Your goal: Write out the data again in full, exactly as it reads.
[[ Input records, beginning ]]
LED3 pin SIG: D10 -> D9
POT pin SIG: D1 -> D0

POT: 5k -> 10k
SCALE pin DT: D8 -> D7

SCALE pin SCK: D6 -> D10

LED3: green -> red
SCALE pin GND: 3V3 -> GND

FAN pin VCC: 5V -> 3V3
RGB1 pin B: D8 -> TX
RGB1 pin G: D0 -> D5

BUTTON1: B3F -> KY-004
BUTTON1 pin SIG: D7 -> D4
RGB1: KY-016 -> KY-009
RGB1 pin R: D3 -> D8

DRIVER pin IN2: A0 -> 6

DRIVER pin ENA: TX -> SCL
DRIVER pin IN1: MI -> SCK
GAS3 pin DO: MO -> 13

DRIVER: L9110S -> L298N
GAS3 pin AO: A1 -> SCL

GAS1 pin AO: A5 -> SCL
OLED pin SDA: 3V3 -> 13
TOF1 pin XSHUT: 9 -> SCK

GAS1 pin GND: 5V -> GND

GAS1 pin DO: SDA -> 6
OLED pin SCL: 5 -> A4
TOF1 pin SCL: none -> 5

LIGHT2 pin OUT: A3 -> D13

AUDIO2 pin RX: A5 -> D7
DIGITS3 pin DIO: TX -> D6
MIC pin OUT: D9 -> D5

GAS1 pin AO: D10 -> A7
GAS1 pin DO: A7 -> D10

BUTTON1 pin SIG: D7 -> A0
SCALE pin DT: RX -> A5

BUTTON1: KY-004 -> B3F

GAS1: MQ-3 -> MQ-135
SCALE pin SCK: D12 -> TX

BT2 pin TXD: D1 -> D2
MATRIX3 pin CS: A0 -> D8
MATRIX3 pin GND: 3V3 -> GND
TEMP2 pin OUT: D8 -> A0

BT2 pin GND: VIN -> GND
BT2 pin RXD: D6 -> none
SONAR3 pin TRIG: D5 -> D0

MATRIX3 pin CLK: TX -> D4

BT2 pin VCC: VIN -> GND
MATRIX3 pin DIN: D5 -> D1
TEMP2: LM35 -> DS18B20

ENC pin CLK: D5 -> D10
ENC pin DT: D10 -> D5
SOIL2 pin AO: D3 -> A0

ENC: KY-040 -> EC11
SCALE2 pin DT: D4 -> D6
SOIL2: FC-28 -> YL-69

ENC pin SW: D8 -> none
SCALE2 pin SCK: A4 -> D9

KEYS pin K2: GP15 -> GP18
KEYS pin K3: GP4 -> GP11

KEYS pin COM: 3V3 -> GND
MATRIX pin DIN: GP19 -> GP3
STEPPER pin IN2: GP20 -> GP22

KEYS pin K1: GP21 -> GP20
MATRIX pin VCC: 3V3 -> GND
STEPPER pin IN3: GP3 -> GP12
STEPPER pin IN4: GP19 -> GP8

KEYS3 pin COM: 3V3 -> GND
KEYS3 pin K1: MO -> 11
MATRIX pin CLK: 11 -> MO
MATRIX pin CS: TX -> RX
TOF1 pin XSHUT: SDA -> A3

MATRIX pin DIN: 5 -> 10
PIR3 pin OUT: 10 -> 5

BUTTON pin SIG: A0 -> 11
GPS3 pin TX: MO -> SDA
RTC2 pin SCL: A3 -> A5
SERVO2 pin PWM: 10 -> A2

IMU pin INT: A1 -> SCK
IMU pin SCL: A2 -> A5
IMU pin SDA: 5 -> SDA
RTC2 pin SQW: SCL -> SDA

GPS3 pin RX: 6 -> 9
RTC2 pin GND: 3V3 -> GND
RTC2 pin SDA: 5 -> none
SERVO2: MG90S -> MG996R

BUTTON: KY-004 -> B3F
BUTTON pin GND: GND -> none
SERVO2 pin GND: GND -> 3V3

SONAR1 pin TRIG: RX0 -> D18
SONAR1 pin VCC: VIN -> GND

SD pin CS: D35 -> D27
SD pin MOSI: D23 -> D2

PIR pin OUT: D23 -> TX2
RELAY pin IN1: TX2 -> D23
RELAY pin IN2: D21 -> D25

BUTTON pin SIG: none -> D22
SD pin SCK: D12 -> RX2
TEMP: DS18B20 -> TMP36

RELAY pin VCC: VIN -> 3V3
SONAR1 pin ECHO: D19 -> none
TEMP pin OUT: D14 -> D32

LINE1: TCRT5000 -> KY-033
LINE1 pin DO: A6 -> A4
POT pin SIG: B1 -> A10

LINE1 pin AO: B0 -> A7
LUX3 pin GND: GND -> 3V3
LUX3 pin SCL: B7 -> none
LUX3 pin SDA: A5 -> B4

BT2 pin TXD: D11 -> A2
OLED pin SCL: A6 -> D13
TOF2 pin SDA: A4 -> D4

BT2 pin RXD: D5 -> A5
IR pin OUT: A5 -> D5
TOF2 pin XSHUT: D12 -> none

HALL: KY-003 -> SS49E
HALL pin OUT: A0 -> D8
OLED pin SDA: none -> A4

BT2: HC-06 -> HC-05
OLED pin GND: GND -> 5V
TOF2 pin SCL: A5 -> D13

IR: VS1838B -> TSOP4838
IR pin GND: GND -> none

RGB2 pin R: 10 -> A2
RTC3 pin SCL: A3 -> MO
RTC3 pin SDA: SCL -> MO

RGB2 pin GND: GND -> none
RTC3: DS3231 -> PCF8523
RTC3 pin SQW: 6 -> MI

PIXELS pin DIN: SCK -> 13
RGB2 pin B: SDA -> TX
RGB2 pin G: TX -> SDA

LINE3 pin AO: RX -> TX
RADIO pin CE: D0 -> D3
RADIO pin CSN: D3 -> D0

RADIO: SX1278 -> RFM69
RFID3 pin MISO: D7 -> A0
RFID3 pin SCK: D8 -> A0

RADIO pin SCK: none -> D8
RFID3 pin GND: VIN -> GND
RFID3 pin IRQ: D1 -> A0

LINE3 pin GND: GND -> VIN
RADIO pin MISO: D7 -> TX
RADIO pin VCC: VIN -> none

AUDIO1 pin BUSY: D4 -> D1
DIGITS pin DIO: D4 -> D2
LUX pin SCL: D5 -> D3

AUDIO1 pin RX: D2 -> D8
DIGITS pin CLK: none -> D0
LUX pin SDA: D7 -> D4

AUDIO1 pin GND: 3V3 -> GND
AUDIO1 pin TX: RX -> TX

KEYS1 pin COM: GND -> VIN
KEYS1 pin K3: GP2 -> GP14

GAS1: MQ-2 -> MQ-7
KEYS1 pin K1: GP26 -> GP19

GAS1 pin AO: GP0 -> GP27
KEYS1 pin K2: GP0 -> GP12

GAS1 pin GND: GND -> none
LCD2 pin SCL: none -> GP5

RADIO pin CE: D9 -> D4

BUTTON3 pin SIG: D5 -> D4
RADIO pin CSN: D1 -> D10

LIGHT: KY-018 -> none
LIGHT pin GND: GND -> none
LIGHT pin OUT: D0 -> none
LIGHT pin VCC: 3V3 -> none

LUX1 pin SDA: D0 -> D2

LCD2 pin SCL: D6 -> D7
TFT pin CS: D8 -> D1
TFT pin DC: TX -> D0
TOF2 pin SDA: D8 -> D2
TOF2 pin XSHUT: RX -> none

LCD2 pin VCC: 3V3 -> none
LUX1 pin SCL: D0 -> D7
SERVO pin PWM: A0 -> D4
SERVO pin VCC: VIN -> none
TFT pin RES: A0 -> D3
[[ Input records, end ]]
Finished task:
LED3 pin SIG: D10 -> D9
POT pin SIG: D1 -> D0

POT: 5k -> 10k
SCALE pin DT: D8 -> D7

SCALE pin SCK: D6 -> D10

LED3: green -> red
SCALE pin GND: 3V3 -> GND

FAN pin VCC: 5V -> 3V3
RGB1 pin B: D8 -> TX
RGB1 pin G: D0 -> D5

BUTTON1: B3F -> KY-004
BUTTON1 pin SIG: D7 -> D4
RGB1: KY-016 -> KY-009
RGB1 pin R: D3 -> D8

DRIVER pin IN2: A0 -> 6

DRIVER pin ENA: TX -> SCL
DRIVER pin IN1: MI -> SCK
GAS3 pin DO: MO -> 13

DRIVER: L9110S -> L298N
GAS3 pin AO: A1 -> SCL

GAS1 pin AO: A5 -> SCL
OLED pin SDA: 3V3 -> 13
TOF1 pin XSHUT: 9 -> SCK

GAS1 pin GND: 5V -> GND

GAS1 pin DO: SDA -> 6
OLED pin SCL: 5 -> A4
TOF1 pin SCL: none -> 5

LIGHT2 pin OUT: A3 -> D13

AUDIO2 pin RX: A5 -> D7
DIGITS3 pin DIO: TX -> D6
MIC pin OUT: D9 -> D5

GAS1 pin AO: D10 -> A7
GAS1 pin DO: A7 -> D10

BUTTON1 pin SIG: D7 -> A0
SCALE pin DT: RX -> A5

BUTTON1: KY-004 -> B3F

GAS1: MQ-3 -> MQ-135
SCALE pin SCK: D12 -> TX

BT2 pin TXD: D1 -> D2
MATRIX3 pin CS: A0 -> D8
MATRIX3 pin GND: 3V3 -> GND
TEMP2 pin OUT: D8 -> A0

BT2 pin GND: VIN -> GND
BT2 pin RXD: D6 -> none
SONAR3 pin TRIG: D5 -> D0

MATRIX3 pin CLK: TX -> D4

BT2 pin VCC: VIN -> GND
MATRIX3 pin DIN: D5 -> D1
TEMP2: LM35 -> DS18B20

ENC pin CLK: D5 -> D10
ENC pin DT: D10 -> D5
SOIL2 pin AO: D3 -> A0

ENC: KY-040 -> EC11
SCALE2 pin DT: D4 -> D6
SOIL2: FC-28 -> YL-69

ENC pin SW: D8 -> none
SCALE2 pin SCK: A4 -> D9

KEYS pin K2: GP15 -> GP18
KEYS pin K3: GP4 -> GP11

KEYS pin COM: 3V3 -> GND
MATRIX pin DIN: GP19 -> GP3
STEPPER pin IN2: GP20 -> GP22

KEYS pin K1: GP21 -> GP20
MATRIX pin VCC: 3V3 -> GND
STEPPER pin IN3: GP3 -> GP12
STEPPER pin IN4: GP19 -> GP8

KEYS3 pin COM: 3V3 -> GND
KEYS3 pin K1: MO -> 11
MATRIX pin CLK: 11 -> MO
MATRIX pin CS: TX -> RX
TOF1 pin XSHUT: SDA -> A3

MATRIX pin DIN: 5 -> 10
PIR3 pin OUT: 10 -> 5

BUTTON pin SIG: A0 -> 11
GPS3 pin TX: MO -> SDA
RTC2 pin SCL: A3 -> A5
SERVO2 pin PWM: 10 -> A2

IMU pin INT: A1 -> SCK
IMU pin SCL: A2 -> A5
IMU pin SDA: 5 -> SDA
RTC2 pin SQW: SCL -> SDA

GPS3 pin RX: 6 -> 9
RTC2 pin GND: 3V3 -> GND
RTC2 pin SDA: 5 -> none
SERVO2: MG90S -> MG996R

BUTTON: KY-004 -> B3F
BUTTON pin GND: GND -> none
SERVO2 pin GND: GND -> 3V3

SONAR1 pin TRIG: RX0 -> D18
SONAR1 pin VCC: VIN -> GND

SD pin CS: D35 -> D27
SD pin MOSI: D23 -> D2

PIR pin OUT: D23 -> TX2
RELAY pin IN1: TX2 -> D23
RELAY pin IN2: D21 -> D25

BUTTON pin SIG: none -> D22
SD pin SCK: D12 -> RX2
TEMP: DS18B20 -> TMP36

RELAY pin VCC: VIN -> 3V3
SONAR1 pin ECHO: D19 -> none
TEMP pin OUT: D14 -> D32

LINE1: TCRT5000 -> KY-033
LINE1 pin DO: A6 -> A4
POT pin SIG: B1 -> A10

LINE1 pin AO: B0 -> A7
LUX3 pin GND: GND -> 3V3
LUX3 pin SCL: B7 -> none
LUX3 pin SDA: A5 -> B4

BT2 pin TXD: D11 -> A2
OLED pin SCL: A6 -> D13
TOF2 pin SDA: A4 -> D4

BT2 pin RXD: D5 -> A5
IR pin OUT: A5 -> D5
TOF2 pin XSHUT: D12 -> none

HALL: KY-003 -> SS49E
HALL pin OUT: A0 -> D8
OLED pin SDA: none -> A4

BT2: HC-06 -> HC-05
OLED pin GND: GND -> 5V
TOF2 pin SCL: A5 -> D13

IR: VS1838B -> TSOP4838
IR pin GND: GND -> none

RGB2 pin R: 10 -> A2
RTC3 pin SCL: A3 -> MO
RTC3 pin SDA: SCL -> MO

RGB2 pin GND: GND -> none
RTC3: DS3231 -> PCF8523
RTC3 pin SQW: 6 -> MI

PIXELS pin DIN: SCK -> 13
RGB2 pin B: SDA -> TX
RGB2 pin G: TX -> SDA

LINE3 pin AO: RX -> TX
RADIO pin CE: D0 -> D3
RADIO pin CSN: D3 -> D0

RADIO: SX1278 -> RFM69
RFID3 pin MISO: D7 -> A0
RFID3 pin SCK: D8 -> A0

RADIO pin SCK: none -> D8
RFID3 pin GND: VIN -> GND
RFID3 pin IRQ: D1 -> A0

LINE3 pin GND: GND -> VIN
RADIO pin MISO: D7 -> TX
RADIO pin VCC: VIN -> none

AUDIO1 pin BUSY: D4 -> D1
DIGITS pin DIO: D4 -> D2
LUX pin SCL: D5 -> D3

AUDIO1 pin RX: D2 -> D8
DIGITS pin CLK: none -> D0
LUX pin SDA: D7 -> D4

AUDIO1 pin GND: 3V3 -> GND
AUDIO1 pin TX: RX -> TX

KEYS1 pin COM: GND -> VIN
KEYS1 pin K3: GP2 -> GP14

GAS1: MQ-2 -> MQ-7
KEYS1 pin K1: GP26 -> GP19

GAS1 pin AO: GP0 -> GP27
KEYS1 pin K2: GP0 -> GP12

GAS1 pin GND: GND -> none
LCD2 pin SCL: none -> GP5

RADIO pin CE: D9 -> D4

BUTTON3 pin SIG: D5 -> D4
RADIO pin CSN: D1 -> D10

LIGHT: KY-018 -> none
LIGHT pin GND: GND -> none
LIGHT pin OUT: D0 -> none
LIGHT pin VCC: 3V3 -> none

LUX1 pin SDA: D0 -> D2

LCD2 pin SCL: D6 -> D7
TFT pin CS: D8 -> D1
TFT pin DC: TX -> D0
TOF2 pin SDA: D8 -> D2
TOF2 pin XSHUT: RX -> none

LCD2 pin VCC: 3V3 -> none
LUX1 pin SCL: D0 -> D7
SERVO pin PWM: A0 -> D4
SERVO pin VCC: VIN -> none
TFT pin RES: A0 -> D3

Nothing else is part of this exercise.